### YOUR INSTRUCTIONS
Go through the entries below and give the number of lines that have the string "right", and only that.

### RAW DATA
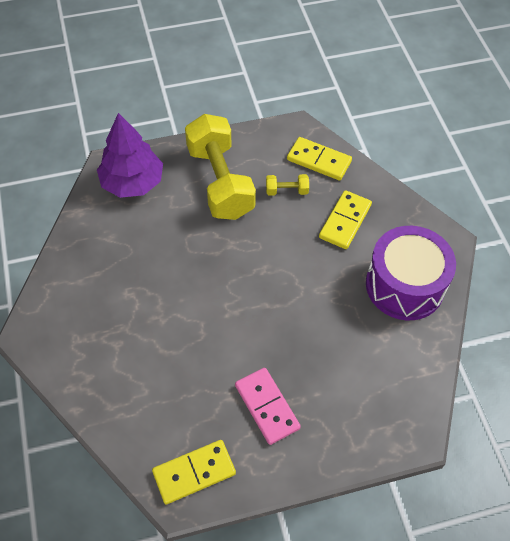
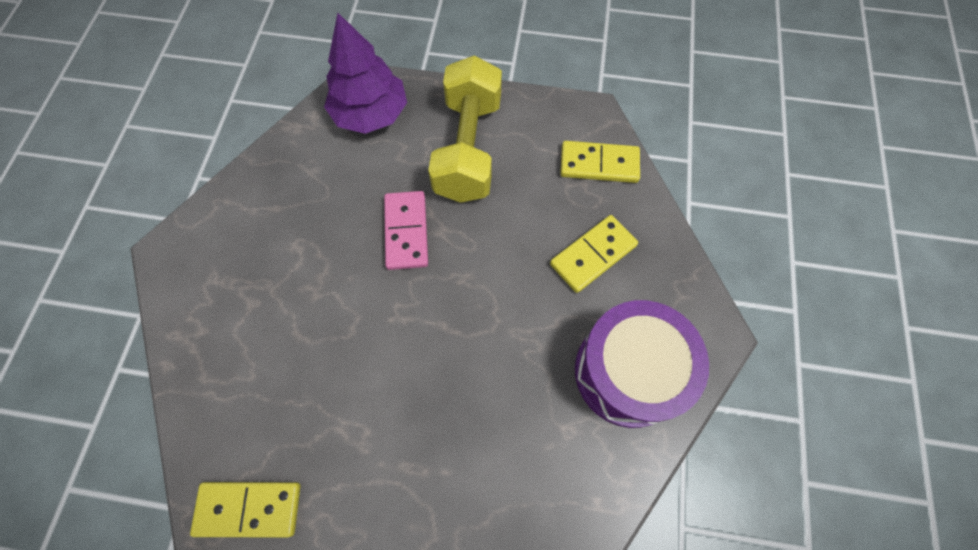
camera: 25 degrees right, 10 degrees up
(267, 407) = (376, 461): pink domino -> pink domino (406, 231)
(286, 191) = (540, 188): yellow dumbbell -> none
(319, 160) = (599, 164): yellow domino -> yellow domino turned 45 degrees counterclockwise

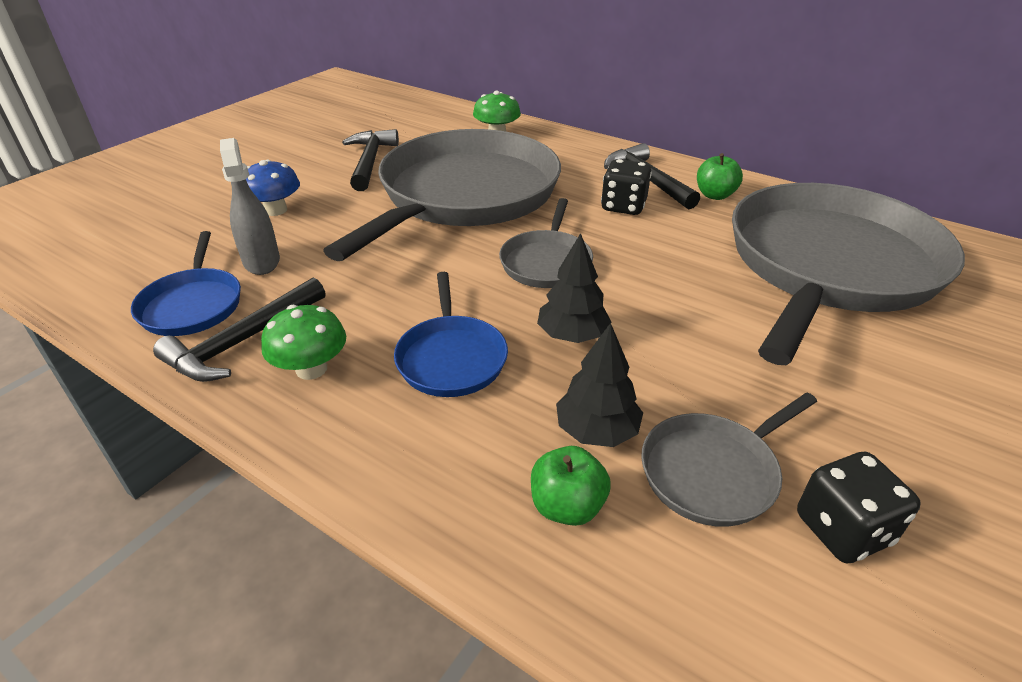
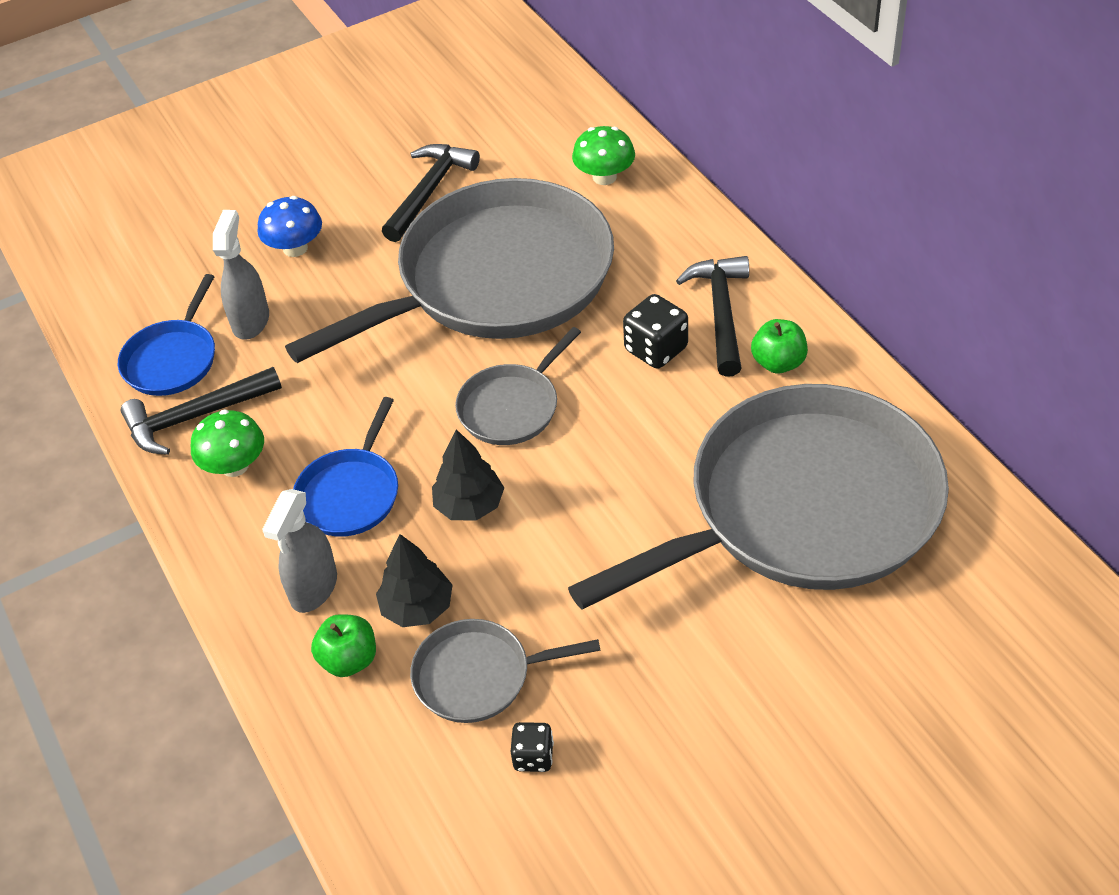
camera: 30 degrees right, 10 degrees up
(474, 450) = (313, 588): none -> grey spray bottle
(842, 529) = (533, 757): black dice -> black dice, size x0.63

### TASK SOLUTION
2